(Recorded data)
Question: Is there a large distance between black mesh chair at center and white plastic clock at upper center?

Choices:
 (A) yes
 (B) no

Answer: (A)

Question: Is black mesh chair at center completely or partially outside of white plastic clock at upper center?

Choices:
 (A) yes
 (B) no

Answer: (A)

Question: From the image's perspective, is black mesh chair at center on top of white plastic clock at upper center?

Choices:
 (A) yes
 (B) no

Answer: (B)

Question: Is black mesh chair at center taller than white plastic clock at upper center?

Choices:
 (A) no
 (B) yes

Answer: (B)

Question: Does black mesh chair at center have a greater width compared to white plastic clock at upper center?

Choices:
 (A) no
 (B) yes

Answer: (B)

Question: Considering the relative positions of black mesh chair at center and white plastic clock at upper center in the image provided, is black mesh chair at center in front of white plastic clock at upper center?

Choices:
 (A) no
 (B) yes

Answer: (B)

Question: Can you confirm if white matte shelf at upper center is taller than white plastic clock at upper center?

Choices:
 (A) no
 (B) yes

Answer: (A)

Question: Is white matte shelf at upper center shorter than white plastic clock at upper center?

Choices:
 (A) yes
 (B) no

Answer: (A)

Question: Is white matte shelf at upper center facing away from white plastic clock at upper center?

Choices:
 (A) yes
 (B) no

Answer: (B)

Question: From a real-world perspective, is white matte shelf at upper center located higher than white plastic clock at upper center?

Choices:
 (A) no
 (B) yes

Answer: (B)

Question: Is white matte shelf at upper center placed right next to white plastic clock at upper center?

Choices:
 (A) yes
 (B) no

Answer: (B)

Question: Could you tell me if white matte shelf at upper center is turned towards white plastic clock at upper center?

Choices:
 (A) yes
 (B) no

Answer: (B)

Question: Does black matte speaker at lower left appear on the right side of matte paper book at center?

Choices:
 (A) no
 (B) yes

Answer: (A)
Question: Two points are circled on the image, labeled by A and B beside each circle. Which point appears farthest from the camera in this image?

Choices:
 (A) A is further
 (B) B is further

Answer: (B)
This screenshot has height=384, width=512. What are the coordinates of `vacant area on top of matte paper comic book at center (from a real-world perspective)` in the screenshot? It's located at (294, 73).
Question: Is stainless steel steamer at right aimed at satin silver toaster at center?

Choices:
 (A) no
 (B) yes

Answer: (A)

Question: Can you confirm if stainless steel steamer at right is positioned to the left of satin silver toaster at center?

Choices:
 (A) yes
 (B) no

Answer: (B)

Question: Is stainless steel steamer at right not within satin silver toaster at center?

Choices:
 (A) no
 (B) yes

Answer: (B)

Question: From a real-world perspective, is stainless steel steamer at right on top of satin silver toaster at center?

◆ What to do: Copy all of the data above line for line, keeping every character unchanged.

◆ The result:
Question: Is there a large distance between black mesh chair at center and white plastic clock at upper center?

Choices:
 (A) yes
 (B) no

Answer: (A)

Question: Is black mesh chair at center completely or partially outside of white plastic clock at upper center?

Choices:
 (A) yes
 (B) no

Answer: (A)

Question: From the image's perspective, is black mesh chair at center on top of white plastic clock at upper center?

Choices:
 (A) yes
 (B) no

Answer: (B)

Question: Is black mesh chair at center taller than white plastic clock at upper center?

Choices:
 (A) no
 (B) yes

Answer: (B)

Question: Does black mesh chair at center have a greater width compared to white plastic clock at upper center?

Choices:
 (A) no
 (B) yes

Answer: (B)

Question: Considering the relative positions of black mesh chair at center and white plastic clock at upper center in the image provided, is black mesh chair at center in front of white plastic clock at upper center?

Choices:
 (A) no
 (B) yes

Answer: (B)

Question: Can you confirm if white matte shelf at upper center is taller than white plastic clock at upper center?

Choices:
 (A) no
 (B) yes

Answer: (A)

Question: Is white matte shelf at upper center shorter than white plastic clock at upper center?

Choices:
 (A) yes
 (B) no

Answer: (A)

Question: Is white matte shelf at upper center facing away from white plastic clock at upper center?

Choices:
 (A) yes
 (B) no

Answer: (B)

Question: From a real-world perspective, is white matte shelf at upper center located higher than white plastic clock at upper center?

Choices:
 (A) no
 (B) yes

Answer: (B)

Question: Is white matte shelf at upper center placed right next to white plastic clock at upper center?

Choices:
 (A) yes
 (B) no

Answer: (B)

Question: Could you tell me if white matte shelf at upper center is turned towards white plastic clock at upper center?

Choices:
 (A) yes
 (B) no

Answer: (B)

Question: Does black matte speaker at lower left appear on the right side of matte paper book at center?

Choices:
 (A) no
 (B) yes

Answer: (A)
Question: Two points are circled on the image, labeled by A and B beside each circle. Which point appears farthest from the camera in this image?

Choices:
 (A) A is further
 (B) B is further

Answer: (B)
This screenshot has height=384, width=512. What are the coordinates of `vacant area on top of matte paper comic book at center (from a real-world perspective)` in the screenshot? It's located at (294, 73).
Question: Is stainless steel steamer at right aimed at satin silver toaster at center?

Choices:
 (A) no
 (B) yes

Answer: (A)

Question: Can you confirm if stainless steel steamer at right is positioned to the left of satin silver toaster at center?

Choices:
 (A) yes
 (B) no

Answer: (B)

Question: Is stainless steel steamer at right not within satin silver toaster at center?

Choices:
 (A) no
 (B) yes

Answer: (B)

Question: From a real-world perspective, is stainless steel steamer at right on top of satin silver toaster at center?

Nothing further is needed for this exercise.